Data shown:
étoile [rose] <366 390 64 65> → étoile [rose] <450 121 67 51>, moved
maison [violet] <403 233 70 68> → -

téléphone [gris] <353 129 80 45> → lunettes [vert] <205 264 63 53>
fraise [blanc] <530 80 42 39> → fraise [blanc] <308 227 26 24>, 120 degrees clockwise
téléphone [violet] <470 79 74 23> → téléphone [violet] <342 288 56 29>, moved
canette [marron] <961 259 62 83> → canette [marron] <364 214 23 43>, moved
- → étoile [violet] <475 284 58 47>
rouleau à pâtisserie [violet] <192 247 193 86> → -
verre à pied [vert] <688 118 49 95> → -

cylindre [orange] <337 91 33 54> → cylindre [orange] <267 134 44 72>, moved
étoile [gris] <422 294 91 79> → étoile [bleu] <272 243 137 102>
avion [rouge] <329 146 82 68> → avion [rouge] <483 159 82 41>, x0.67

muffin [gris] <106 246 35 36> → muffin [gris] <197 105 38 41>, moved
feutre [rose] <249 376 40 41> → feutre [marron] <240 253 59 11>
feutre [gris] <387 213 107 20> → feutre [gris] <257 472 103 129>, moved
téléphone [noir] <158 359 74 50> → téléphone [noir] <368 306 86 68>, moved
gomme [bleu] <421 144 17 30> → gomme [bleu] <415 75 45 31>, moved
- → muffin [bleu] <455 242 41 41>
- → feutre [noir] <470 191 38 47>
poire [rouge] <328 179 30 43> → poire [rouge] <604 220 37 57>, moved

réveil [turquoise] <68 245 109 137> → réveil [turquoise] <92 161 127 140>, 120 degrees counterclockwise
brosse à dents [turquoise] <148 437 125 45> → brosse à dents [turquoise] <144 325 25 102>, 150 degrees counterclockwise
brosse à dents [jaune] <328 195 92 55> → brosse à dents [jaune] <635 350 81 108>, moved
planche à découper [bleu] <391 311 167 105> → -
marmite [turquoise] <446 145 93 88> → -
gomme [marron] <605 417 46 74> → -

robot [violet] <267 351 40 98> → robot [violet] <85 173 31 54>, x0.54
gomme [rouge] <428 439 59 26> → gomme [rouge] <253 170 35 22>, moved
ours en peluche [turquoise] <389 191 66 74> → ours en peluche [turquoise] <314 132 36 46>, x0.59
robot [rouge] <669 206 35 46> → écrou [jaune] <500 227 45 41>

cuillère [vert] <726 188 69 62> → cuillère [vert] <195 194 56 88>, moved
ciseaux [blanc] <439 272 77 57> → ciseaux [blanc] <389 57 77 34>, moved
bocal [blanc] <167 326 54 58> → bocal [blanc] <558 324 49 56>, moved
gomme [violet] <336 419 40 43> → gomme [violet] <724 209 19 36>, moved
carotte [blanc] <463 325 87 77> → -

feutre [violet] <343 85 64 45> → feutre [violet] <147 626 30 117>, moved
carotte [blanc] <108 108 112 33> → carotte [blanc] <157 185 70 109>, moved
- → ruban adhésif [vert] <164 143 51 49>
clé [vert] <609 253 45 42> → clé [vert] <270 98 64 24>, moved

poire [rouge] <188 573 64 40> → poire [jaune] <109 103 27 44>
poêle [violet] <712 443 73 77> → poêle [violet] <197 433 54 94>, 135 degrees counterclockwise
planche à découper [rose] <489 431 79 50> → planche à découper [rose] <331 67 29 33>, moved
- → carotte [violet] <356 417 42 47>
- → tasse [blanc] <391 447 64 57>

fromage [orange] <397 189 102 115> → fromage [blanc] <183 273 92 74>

Task brief: Reproduce word for word the material above, beginning with the line that contains "feutre [gris] <387" and ending with the line that contains "gomme [rouge] <428".

Answer area:
feutre [gris] <387 213 107 20> → feutre [gris] <257 472 103 129>, moved
téléphone [noir] <158 359 74 50> → téléphone [noir] <368 306 86 68>, moved
gomme [bleu] <421 144 17 30> → gomme [bleu] <415 75 45 31>, moved
- → muffin [bleu] <455 242 41 41>
- → feutre [noir] <470 191 38 47>
poire [rouge] <328 179 30 43> → poire [rouge] <604 220 37 57>, moved

réveil [turquoise] <68 245 109 137> → réveil [turquoise] <92 161 127 140>, 120 degrees counterclockwise
brosse à dents [turquoise] <148 437 125 45> → brosse à dents [turquoise] <144 325 25 102>, 150 degrees counterclockwise
brosse à dents [jaune] <328 195 92 55> → brosse à dents [jaune] <635 350 81 108>, moved
planche à découper [bleu] <391 311 167 105> → -
marmite [turquoise] <446 145 93 88> → -
gomme [marron] <605 417 46 74> → -

robot [violet] <267 351 40 98> → robot [violet] <85 173 31 54>, x0.54
gomme [rouge] <428 439 59 26> → gomme [rouge] <253 170 35 22>, moved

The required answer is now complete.